Object state comparisons:
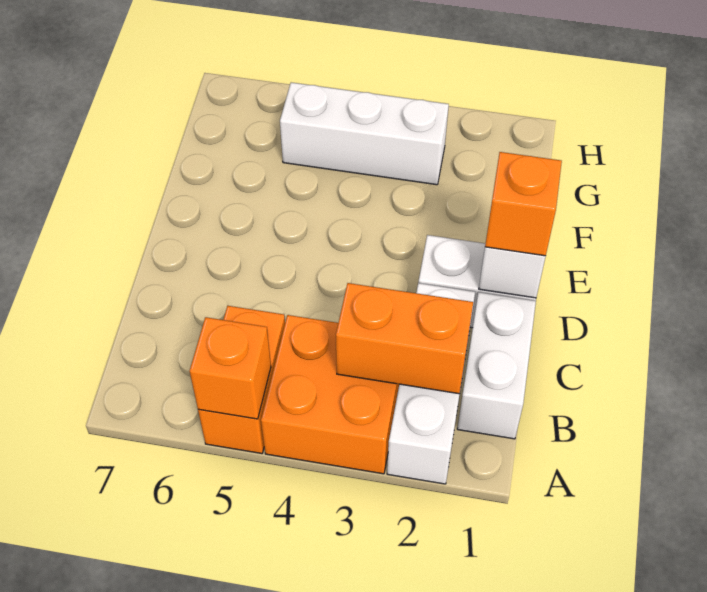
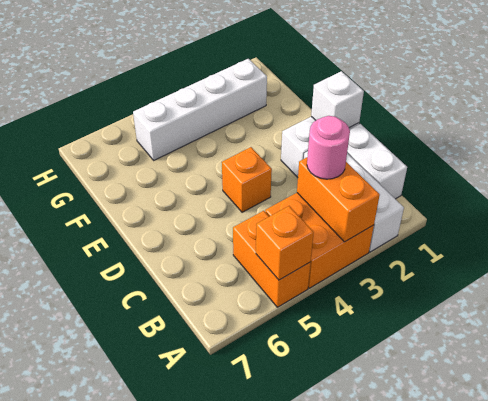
orange brick B2:B3 level 2 -> orange brick A3:B3 level 2
none -> pink round brick B3 level 3
orange brick D1 level 3 -> orange brick D4 level 1
white brick G3:G5 level 1 -> white brick G2:G5 level 1

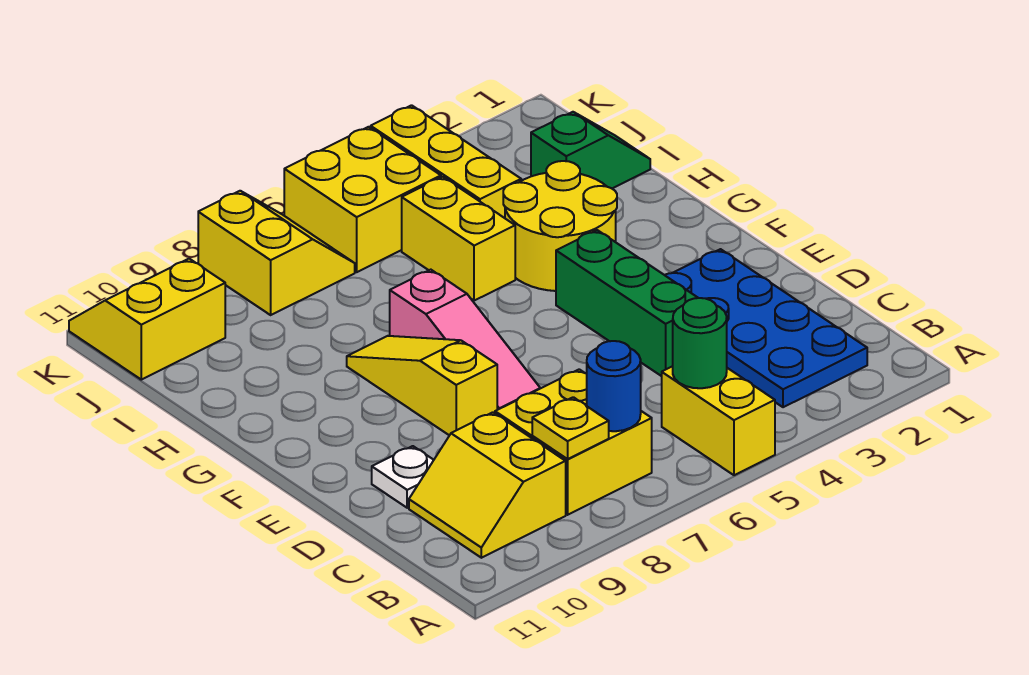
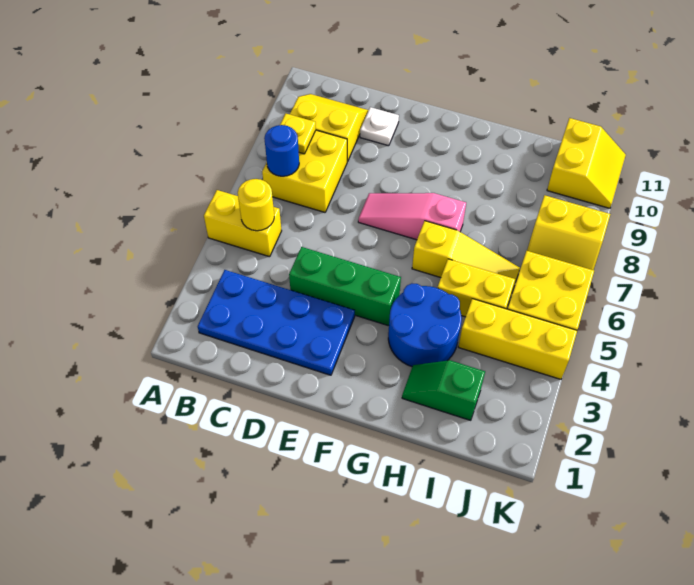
green round brick B5 level 2 -> yellow round brick B5 level 2
yellow slope E8:G8 level 1 top E -> yellow slope G6:I6 level 1 top G
yellow round brick G3:H4 level 1 -> blue round brick G3:H4 level 1
green slope I1:I2 level 1 top 2 -> green slope H2:I2 level 1 top I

[WORK INSTRUCTIONS] From the line containing "green round brick" down to the last line of the data, transcribe every line exactly; nothing else should appear.

[OUTPUT OF THE TASK]
green round brick B5 level 2 -> yellow round brick B5 level 2
yellow slope E8:G8 level 1 top E -> yellow slope G6:I6 level 1 top G
yellow round brick G3:H4 level 1 -> blue round brick G3:H4 level 1
green slope I1:I2 level 1 top 2 -> green slope H2:I2 level 1 top I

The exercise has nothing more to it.